WHAT YOU SHOULD DO: The listing is to be returned word for word, without its images.

GIVEN INFORMATION:
"""

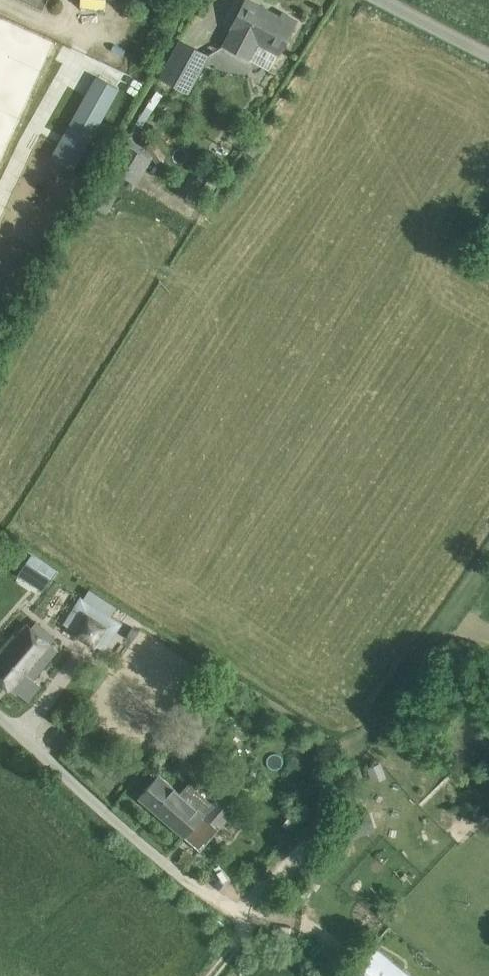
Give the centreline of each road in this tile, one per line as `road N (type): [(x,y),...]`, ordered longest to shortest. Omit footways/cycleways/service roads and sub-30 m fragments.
road 1 (unclassified): [(159,845),(0,710)]
road 2 (track): [(201,975),(249,917),(159,845)]

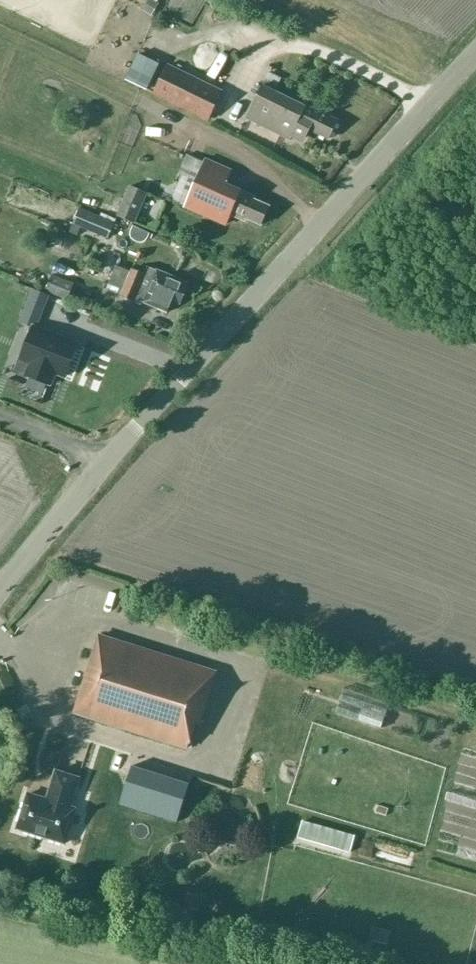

"""

EXERCISE RESPONSE:
Give the centreline of each road in this tile, one per line as `road N (type): [(x,y),...]`, ordered longest to shortest. Omit footways/cycleways/service roads and sub-30 m fragments.
road 1 (unclassified): [(159,845),(0,710)]
road 2 (track): [(201,975),(249,917),(159,845)]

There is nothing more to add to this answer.